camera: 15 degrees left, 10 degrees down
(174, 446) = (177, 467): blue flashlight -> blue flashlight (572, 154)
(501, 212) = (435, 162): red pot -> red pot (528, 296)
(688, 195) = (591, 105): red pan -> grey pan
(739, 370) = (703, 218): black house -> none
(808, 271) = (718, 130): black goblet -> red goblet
◆ ◆ ◆ ◆ ◆
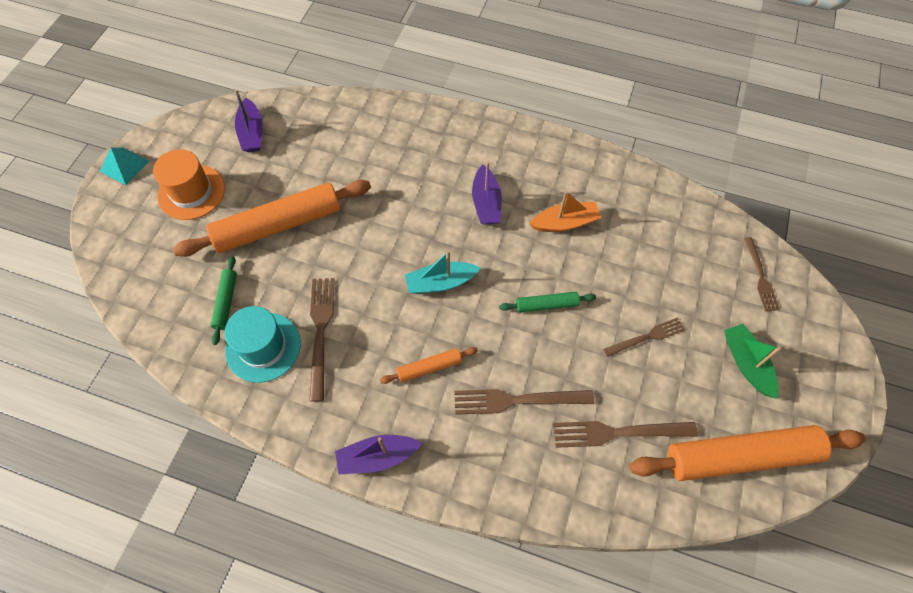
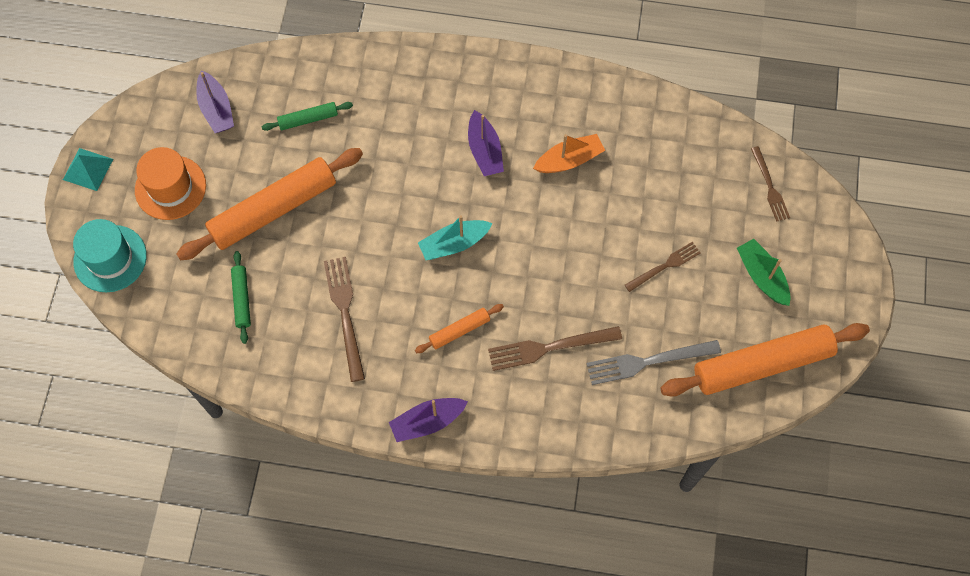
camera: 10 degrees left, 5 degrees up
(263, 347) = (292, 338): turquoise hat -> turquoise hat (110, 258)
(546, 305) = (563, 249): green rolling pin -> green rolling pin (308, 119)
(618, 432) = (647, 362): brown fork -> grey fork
◆ ◆ ◆ ◆ ◆
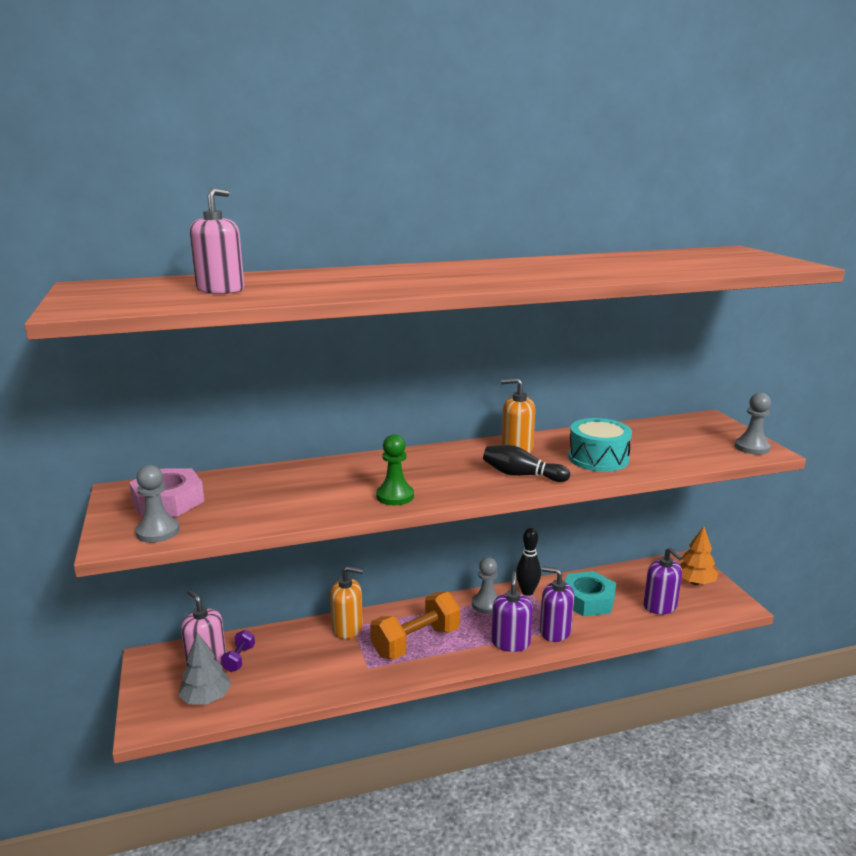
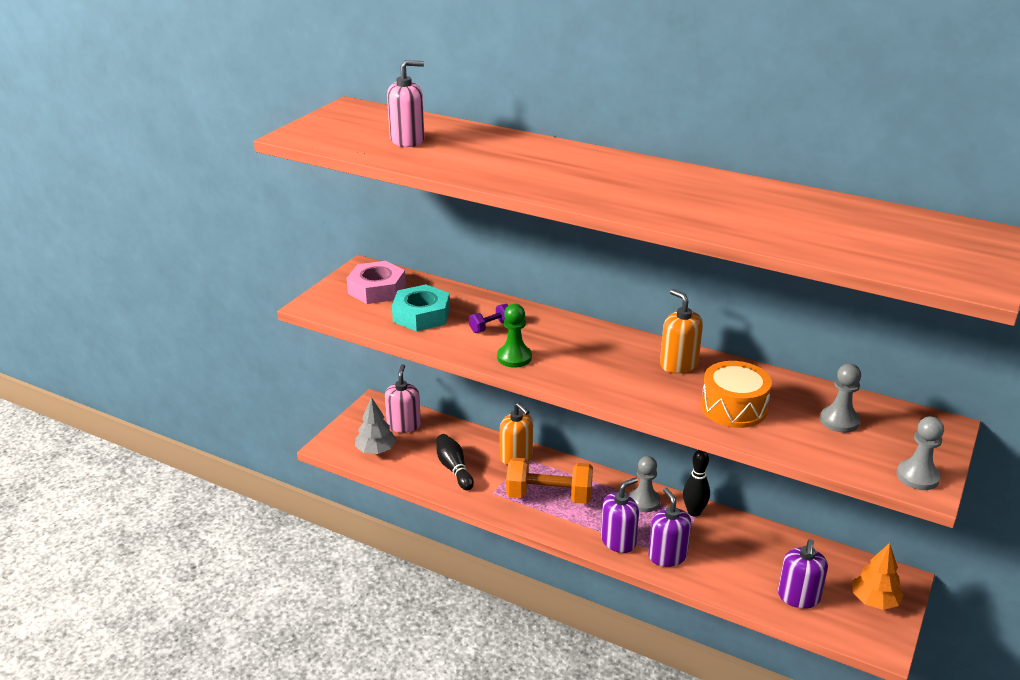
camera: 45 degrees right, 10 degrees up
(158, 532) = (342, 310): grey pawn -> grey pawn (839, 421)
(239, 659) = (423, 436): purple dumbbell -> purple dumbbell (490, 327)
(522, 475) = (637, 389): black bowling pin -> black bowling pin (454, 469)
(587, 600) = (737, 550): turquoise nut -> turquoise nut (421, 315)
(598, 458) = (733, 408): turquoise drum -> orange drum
◆ ◆ ◆ ◆ ◆
### [What is required]
Of the lines above, extract only those from the line with "(501, 212) = (435, 162): red" to the line with "(808, 271) = (718, 130): black", both included, exactly as written.

### [Response to this task]
(501, 212) = (435, 162): red pot -> red pot (528, 296)
(688, 195) = (591, 105): red pan -> grey pan
(739, 370) = (703, 218): black house -> none
(808, 271) = (718, 130): black goblet -> red goblet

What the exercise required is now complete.